##### Data shown
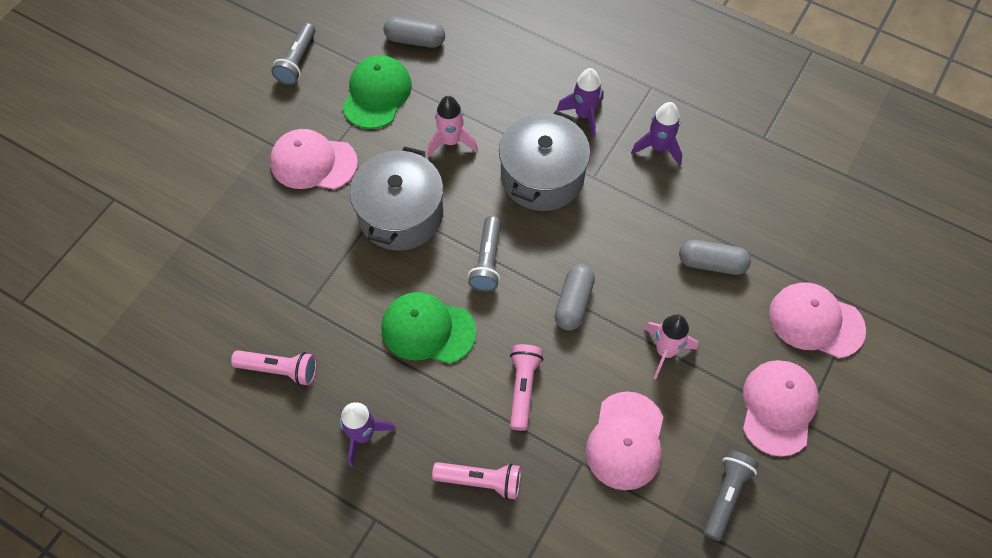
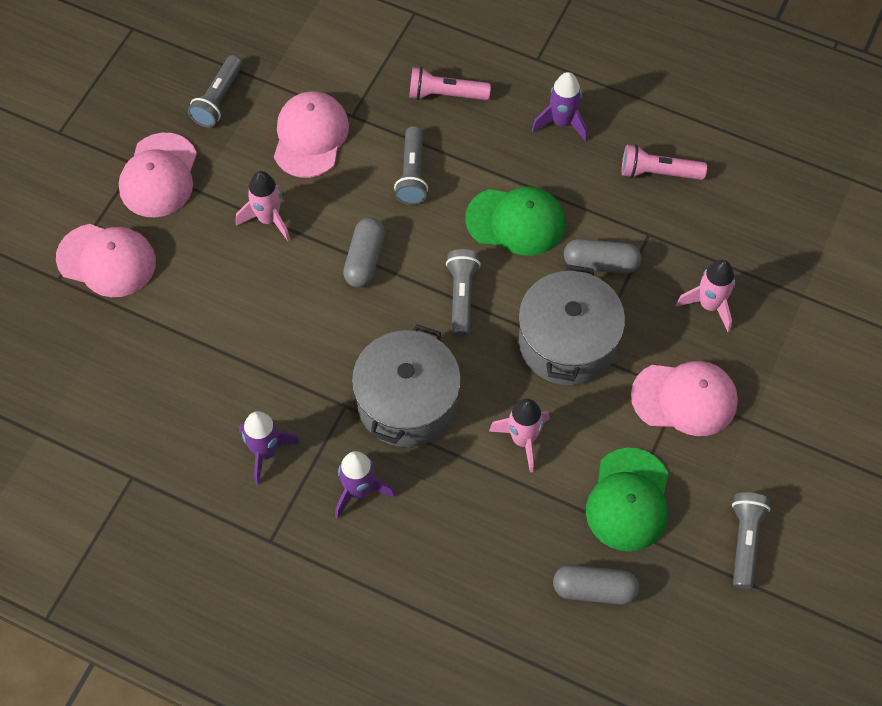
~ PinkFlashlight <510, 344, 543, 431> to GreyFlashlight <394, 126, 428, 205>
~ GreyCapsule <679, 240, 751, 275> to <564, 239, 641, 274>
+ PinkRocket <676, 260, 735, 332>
##########
The task requires the full listing to be given again verbatim, without its pictures.

- [Answer box]:
~ PinkFlashlight <510, 344, 543, 431> to GreyFlashlight <394, 126, 428, 205>
~ GreyCapsule <679, 240, 751, 275> to <564, 239, 641, 274>
+ PinkRocket <676, 260, 735, 332>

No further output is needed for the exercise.